=== Task objective ===
From the listing below, pull out all lines with "black" in them.

*** Input data ***

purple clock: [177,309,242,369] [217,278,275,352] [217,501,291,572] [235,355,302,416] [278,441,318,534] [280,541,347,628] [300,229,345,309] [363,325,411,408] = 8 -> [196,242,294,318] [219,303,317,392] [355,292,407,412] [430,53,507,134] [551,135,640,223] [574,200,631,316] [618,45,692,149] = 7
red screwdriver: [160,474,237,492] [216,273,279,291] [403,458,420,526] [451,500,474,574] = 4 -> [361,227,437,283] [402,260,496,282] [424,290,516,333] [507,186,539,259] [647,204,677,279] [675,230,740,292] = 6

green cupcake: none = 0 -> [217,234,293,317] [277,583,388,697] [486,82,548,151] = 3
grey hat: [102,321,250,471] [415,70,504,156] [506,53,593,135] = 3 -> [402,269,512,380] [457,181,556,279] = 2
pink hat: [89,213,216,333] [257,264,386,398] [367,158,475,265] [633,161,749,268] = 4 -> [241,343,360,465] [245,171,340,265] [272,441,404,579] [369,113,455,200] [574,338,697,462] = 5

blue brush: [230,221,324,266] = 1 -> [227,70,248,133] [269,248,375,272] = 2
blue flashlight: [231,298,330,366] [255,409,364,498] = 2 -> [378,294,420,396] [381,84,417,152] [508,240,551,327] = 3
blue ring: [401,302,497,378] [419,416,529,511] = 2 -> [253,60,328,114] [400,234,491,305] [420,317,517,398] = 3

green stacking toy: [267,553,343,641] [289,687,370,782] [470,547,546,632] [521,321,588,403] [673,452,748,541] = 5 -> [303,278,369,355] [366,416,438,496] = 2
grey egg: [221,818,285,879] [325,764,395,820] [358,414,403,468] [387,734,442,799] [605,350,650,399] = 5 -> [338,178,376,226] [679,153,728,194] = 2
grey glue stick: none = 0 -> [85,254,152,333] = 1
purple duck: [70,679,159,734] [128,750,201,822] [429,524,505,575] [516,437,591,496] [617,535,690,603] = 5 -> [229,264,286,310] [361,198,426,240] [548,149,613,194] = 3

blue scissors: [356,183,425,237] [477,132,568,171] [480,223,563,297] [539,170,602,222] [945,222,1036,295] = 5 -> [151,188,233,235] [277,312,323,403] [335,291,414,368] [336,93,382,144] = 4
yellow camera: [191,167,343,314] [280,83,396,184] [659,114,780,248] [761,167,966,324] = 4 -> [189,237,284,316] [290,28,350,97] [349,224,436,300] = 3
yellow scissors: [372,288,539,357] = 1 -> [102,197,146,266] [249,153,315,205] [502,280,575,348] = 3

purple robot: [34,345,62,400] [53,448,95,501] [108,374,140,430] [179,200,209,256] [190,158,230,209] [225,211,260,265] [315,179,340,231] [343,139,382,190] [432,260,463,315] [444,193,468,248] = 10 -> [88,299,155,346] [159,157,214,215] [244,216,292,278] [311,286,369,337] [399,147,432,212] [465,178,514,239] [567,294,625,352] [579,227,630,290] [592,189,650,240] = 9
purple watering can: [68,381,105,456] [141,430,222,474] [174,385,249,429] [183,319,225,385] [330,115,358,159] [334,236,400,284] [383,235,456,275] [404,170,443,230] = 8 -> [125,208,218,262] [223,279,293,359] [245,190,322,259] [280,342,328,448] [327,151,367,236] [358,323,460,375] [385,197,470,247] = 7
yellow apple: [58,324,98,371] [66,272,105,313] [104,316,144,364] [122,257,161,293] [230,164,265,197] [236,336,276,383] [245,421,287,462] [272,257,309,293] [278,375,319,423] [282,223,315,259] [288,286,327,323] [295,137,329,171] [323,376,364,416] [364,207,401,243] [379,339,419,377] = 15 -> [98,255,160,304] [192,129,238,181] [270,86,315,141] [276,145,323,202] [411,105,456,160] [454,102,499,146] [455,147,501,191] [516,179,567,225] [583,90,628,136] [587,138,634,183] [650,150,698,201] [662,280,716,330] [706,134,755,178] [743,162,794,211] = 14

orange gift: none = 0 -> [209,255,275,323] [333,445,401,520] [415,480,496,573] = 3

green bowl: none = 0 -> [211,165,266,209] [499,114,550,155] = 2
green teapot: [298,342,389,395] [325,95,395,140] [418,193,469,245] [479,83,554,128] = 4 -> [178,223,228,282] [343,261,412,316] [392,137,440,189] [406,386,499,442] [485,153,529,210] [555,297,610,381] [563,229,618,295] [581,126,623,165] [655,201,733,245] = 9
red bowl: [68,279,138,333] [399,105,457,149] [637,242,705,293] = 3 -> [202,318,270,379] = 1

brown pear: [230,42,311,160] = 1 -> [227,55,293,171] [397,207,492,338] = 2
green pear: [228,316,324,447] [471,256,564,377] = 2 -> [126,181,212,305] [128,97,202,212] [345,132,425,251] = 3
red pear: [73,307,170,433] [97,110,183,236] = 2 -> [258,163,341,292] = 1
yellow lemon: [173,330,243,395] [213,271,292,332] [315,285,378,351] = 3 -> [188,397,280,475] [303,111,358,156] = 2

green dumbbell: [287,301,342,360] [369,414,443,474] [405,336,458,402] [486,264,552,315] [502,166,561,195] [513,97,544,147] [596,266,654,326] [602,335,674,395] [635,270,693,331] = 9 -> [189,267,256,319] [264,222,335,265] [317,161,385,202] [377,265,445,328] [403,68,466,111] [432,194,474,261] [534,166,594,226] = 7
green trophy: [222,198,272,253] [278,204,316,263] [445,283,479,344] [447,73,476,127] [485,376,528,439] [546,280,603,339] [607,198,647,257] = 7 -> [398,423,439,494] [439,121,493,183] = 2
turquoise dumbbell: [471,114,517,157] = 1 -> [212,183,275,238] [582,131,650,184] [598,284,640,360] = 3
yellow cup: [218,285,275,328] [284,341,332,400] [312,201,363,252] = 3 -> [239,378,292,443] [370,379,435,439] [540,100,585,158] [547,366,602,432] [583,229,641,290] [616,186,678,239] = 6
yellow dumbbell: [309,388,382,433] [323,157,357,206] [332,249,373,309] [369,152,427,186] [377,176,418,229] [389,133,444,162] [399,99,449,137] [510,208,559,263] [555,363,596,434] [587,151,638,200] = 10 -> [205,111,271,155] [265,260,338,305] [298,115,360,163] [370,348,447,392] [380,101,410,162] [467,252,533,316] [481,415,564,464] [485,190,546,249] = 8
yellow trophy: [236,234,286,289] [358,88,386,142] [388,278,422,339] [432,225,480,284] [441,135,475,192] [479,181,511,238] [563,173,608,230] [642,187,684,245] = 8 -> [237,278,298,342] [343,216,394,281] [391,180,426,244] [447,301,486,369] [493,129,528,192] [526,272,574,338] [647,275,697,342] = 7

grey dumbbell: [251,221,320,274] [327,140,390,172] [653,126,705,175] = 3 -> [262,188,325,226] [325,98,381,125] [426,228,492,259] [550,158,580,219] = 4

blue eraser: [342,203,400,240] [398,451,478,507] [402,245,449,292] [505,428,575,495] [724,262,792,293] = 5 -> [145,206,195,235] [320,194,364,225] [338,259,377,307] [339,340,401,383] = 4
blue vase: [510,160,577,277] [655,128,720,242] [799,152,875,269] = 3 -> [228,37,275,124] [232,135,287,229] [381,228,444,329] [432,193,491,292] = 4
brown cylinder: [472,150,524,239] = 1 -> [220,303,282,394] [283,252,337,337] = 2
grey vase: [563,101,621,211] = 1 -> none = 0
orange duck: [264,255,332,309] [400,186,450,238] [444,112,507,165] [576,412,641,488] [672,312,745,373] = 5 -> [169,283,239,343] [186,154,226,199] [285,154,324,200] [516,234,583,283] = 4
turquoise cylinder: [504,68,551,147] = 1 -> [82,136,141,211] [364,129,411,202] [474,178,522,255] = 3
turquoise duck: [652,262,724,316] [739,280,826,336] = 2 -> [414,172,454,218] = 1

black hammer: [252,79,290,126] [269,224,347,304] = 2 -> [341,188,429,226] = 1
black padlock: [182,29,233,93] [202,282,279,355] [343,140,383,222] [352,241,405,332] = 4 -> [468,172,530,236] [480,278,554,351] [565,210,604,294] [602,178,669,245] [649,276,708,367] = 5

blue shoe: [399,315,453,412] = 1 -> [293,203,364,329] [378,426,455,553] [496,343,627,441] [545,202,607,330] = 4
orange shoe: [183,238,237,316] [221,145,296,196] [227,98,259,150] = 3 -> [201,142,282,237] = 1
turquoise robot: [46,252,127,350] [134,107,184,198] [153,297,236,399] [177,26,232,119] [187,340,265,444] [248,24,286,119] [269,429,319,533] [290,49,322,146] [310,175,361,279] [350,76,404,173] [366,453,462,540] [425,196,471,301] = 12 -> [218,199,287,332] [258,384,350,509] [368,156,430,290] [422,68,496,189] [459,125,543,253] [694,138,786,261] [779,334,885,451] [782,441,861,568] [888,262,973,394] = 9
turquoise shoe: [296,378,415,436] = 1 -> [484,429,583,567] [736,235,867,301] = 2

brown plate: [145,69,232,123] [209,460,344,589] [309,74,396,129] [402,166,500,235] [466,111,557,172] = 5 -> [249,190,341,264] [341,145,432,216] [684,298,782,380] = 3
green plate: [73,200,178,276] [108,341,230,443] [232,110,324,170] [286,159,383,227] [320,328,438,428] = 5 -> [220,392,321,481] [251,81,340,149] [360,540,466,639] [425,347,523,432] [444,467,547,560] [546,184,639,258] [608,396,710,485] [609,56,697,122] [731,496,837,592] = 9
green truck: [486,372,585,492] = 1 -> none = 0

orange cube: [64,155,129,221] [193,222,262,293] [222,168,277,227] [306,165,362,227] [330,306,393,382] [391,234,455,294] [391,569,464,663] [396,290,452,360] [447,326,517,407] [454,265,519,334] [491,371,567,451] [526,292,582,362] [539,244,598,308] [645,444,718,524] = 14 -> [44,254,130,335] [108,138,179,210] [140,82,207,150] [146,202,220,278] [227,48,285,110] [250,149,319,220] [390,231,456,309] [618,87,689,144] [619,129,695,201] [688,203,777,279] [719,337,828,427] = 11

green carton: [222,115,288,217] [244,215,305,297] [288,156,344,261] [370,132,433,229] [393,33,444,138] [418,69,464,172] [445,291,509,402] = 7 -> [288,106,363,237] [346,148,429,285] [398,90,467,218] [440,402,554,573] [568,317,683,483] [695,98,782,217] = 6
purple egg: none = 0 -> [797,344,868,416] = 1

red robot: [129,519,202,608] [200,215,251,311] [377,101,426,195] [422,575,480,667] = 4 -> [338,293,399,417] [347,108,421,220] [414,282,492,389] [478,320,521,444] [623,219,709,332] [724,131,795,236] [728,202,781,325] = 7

*** End of Input data ***

=== Output of the exercise ===
black hammer: [252,79,290,126] [269,224,347,304] = 2 -> [341,188,429,226] = 1
black padlock: [182,29,233,93] [202,282,279,355] [343,140,383,222] [352,241,405,332] = 4 -> [468,172,530,236] [480,278,554,351] [565,210,604,294] [602,178,669,245] [649,276,708,367] = 5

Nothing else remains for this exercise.